GIVEN RECORDS:
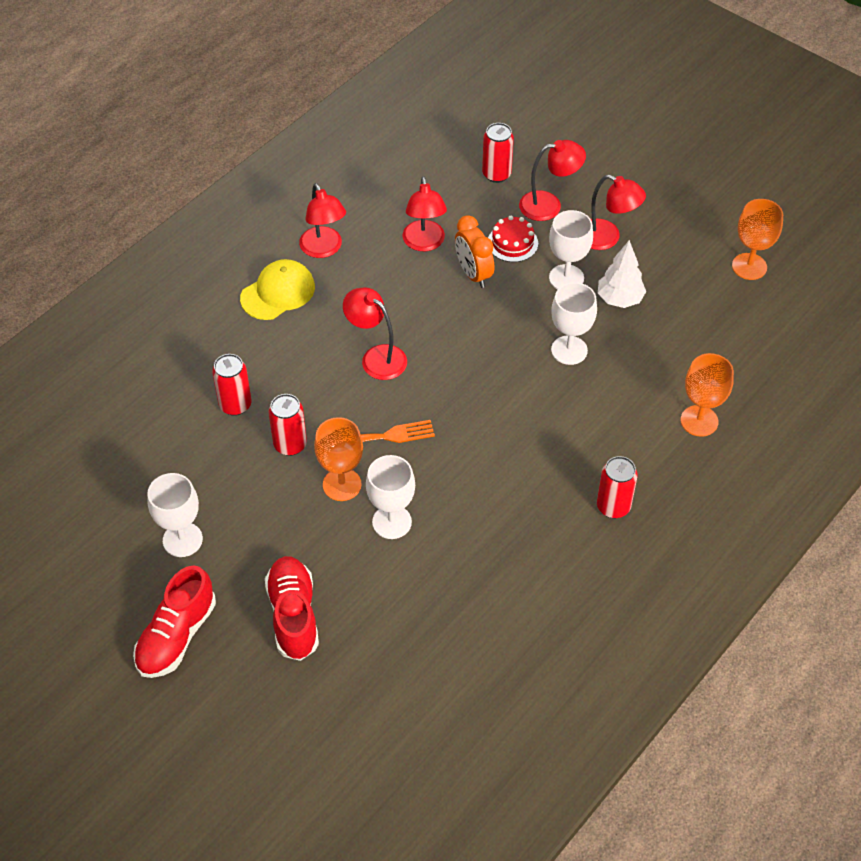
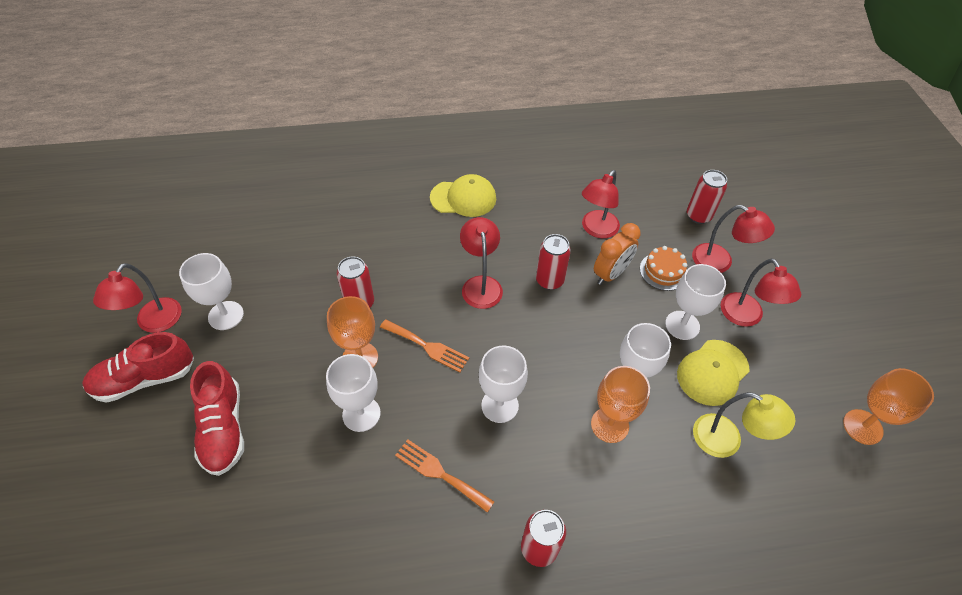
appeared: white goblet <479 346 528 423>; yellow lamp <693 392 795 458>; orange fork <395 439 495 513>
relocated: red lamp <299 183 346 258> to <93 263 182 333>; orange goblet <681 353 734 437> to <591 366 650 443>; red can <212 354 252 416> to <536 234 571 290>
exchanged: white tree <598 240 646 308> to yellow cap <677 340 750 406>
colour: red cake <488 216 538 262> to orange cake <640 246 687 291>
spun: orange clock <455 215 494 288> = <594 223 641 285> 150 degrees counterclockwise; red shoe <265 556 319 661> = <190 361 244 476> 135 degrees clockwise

ABOUT THIS TASK: Output each record verbatim, but skip anything that is a picture.

OUTPUT OF THE TASK:
appeared: white goblet <479 346 528 423>; yellow lamp <693 392 795 458>; orange fork <395 439 495 513>
relocated: red lamp <299 183 346 258> to <93 263 182 333>; orange goblet <681 353 734 437> to <591 366 650 443>; red can <212 354 252 416> to <536 234 571 290>
exchanged: white tree <598 240 646 308> to yellow cap <677 340 750 406>
colour: red cake <488 216 538 262> to orange cake <640 246 687 291>
spun: orange clock <455 215 494 288> = <594 223 641 285> 150 degrees counterclockwise; red shoe <265 556 319 661> = <190 361 244 476> 135 degrees clockwise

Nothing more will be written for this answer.